■ Work item ■
Give back exactly the lines running from the line with "(492, 469) = (560, 177): none -> blue padlock" to the end of the entries, and only those lines.

■ Input ■
----
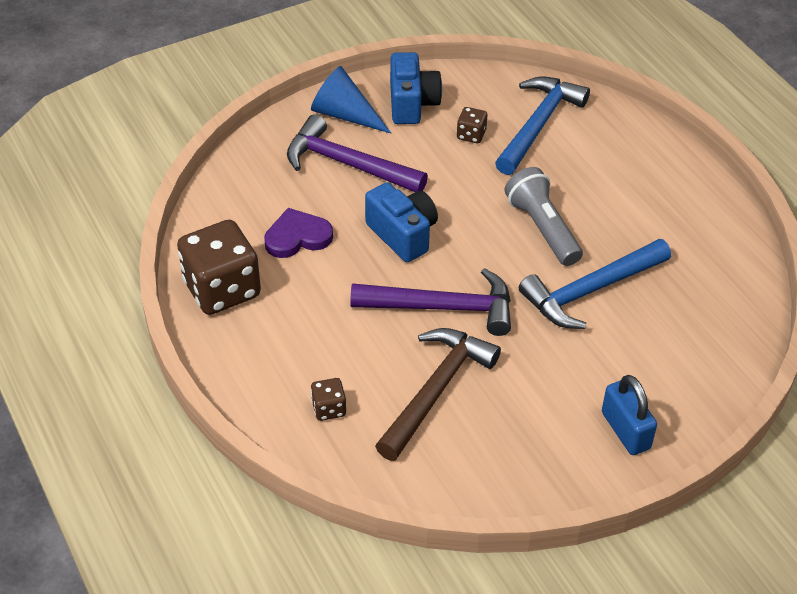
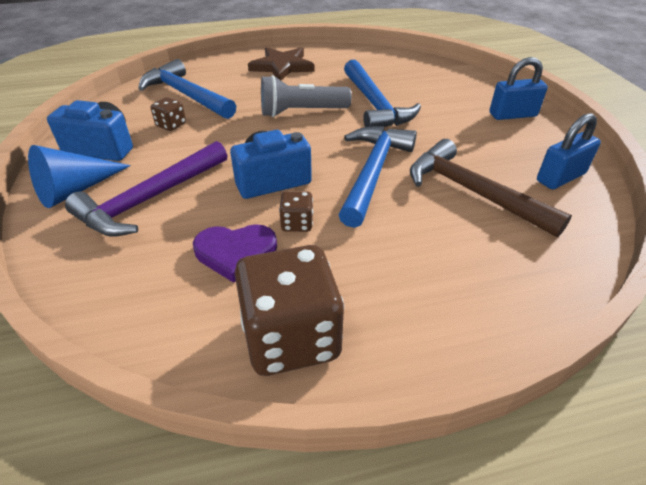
camera: 75 degrees left, 5 degrees down
(297, 237) = (235, 253): purple heart -> purple heart turned 90 degrees counterclockwise
(329, 408) = (496, 266): brown dice -> brown dice (297, 223)
(442, 307) = (372, 173): purple hammer -> blue hammer
(492, 469) = (560, 177): none -> blue padlock
(653, 185) = (282, 66): none -> brown star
----
■ Completed task ■
(492, 469) = (560, 177): none -> blue padlock
(653, 185) = (282, 66): none -> brown star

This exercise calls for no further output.